## Entries provided
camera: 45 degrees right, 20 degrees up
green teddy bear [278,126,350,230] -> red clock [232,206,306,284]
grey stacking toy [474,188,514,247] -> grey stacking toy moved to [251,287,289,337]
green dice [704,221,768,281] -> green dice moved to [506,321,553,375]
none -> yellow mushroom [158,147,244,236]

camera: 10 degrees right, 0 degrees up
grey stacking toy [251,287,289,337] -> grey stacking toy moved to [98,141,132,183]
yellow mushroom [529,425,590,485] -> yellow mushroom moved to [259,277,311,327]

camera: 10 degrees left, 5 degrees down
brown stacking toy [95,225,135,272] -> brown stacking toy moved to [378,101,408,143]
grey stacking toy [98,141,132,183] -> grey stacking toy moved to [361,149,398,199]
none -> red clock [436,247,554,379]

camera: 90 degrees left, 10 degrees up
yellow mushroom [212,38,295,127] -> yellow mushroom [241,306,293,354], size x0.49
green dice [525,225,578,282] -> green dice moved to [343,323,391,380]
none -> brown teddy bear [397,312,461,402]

--

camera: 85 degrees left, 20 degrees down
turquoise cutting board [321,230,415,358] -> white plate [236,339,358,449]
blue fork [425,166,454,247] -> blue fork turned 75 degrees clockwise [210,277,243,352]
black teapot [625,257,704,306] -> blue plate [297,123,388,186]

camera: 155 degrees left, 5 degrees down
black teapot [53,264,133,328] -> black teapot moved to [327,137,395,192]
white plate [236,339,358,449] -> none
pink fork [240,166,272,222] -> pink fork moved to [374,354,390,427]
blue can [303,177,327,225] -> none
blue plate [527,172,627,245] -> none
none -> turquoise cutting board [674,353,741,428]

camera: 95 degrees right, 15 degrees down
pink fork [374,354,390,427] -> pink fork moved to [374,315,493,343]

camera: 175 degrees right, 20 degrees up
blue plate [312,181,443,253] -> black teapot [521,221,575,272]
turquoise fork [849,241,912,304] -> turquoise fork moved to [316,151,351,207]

--

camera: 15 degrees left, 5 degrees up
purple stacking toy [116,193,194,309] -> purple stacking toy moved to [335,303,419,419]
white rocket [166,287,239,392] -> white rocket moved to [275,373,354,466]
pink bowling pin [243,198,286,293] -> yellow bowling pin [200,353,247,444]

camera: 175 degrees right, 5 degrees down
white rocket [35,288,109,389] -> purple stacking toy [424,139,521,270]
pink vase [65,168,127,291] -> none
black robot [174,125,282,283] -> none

## What you are asked to do
Keep both end lines and retype everything in the records above from the line containing "camera: 45 degrees right, 20 degrees up" through the line containing "camera: 10 degrees left, 5 degrees down", exactly, with nothing else.

## Output for this exercise
camera: 45 degrees right, 20 degrees up
green teddy bear [278,126,350,230] -> red clock [232,206,306,284]
grey stacking toy [474,188,514,247] -> grey stacking toy moved to [251,287,289,337]
green dice [704,221,768,281] -> green dice moved to [506,321,553,375]
none -> yellow mushroom [158,147,244,236]

camera: 10 degrees right, 0 degrees up
grey stacking toy [251,287,289,337] -> grey stacking toy moved to [98,141,132,183]
yellow mushroom [529,425,590,485] -> yellow mushroom moved to [259,277,311,327]

camera: 10 degrees left, 5 degrees down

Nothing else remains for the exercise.